Work instructions.
Copy the records word for word, from the line containing "The image size" through the line containing "coordinates (530, 791).", both lines included.

# Available records start

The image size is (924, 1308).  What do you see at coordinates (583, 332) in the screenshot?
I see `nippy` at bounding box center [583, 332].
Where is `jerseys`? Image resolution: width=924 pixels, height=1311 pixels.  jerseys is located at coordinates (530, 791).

# Available records end
# Available records start

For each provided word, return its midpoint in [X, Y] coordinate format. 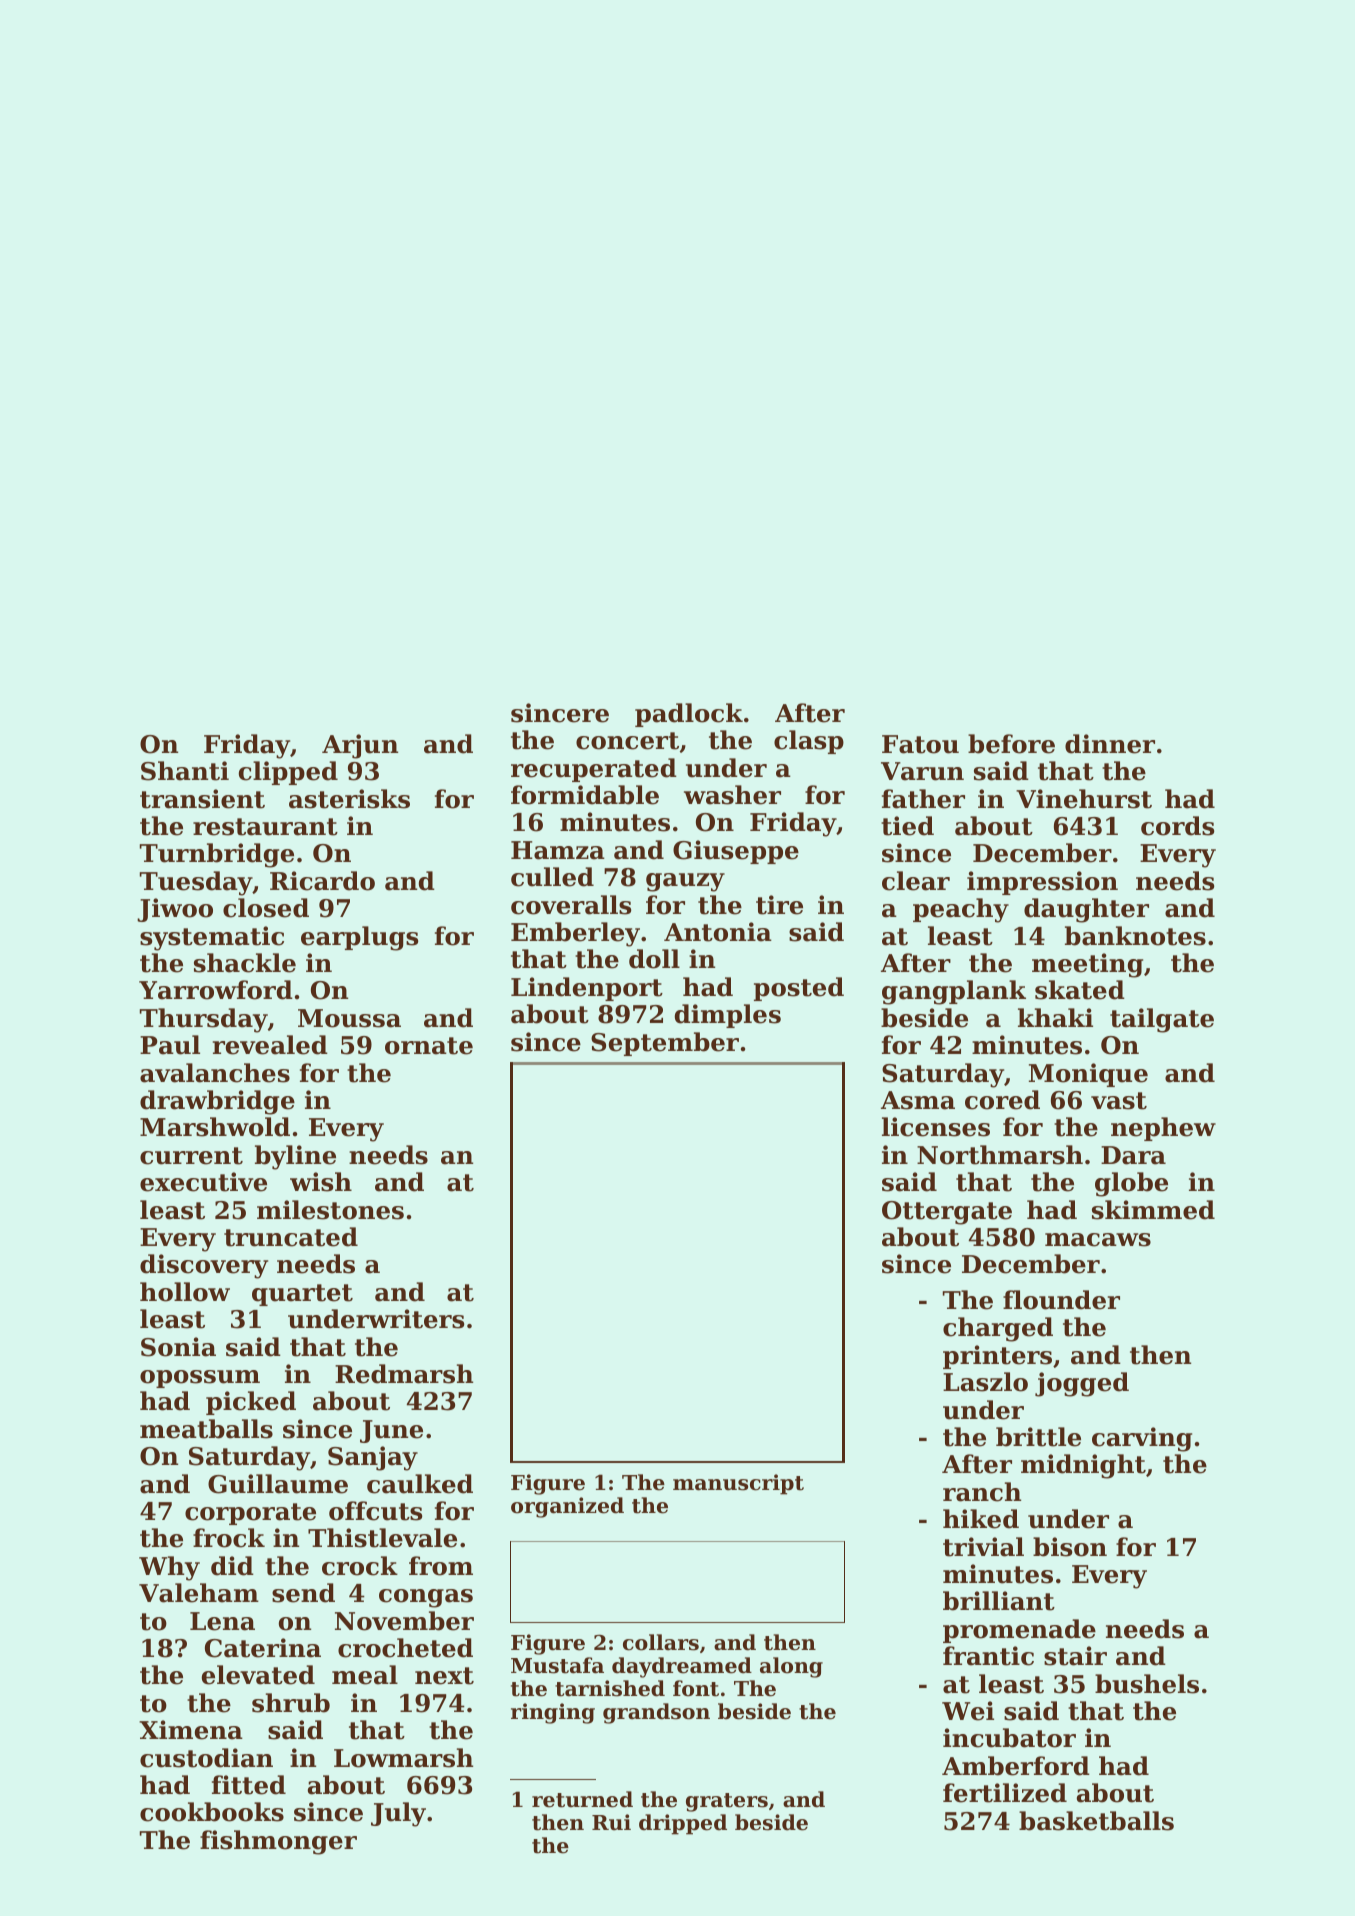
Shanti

# Available records end

Completed task.
The image size is (924, 1308).  What do you see at coordinates (583, 332) in the screenshot?
I see `nippy` at bounding box center [583, 332].
Where is `jerseys`? Image resolution: width=924 pixels, height=1311 pixels.  jerseys is located at coordinates (530, 791).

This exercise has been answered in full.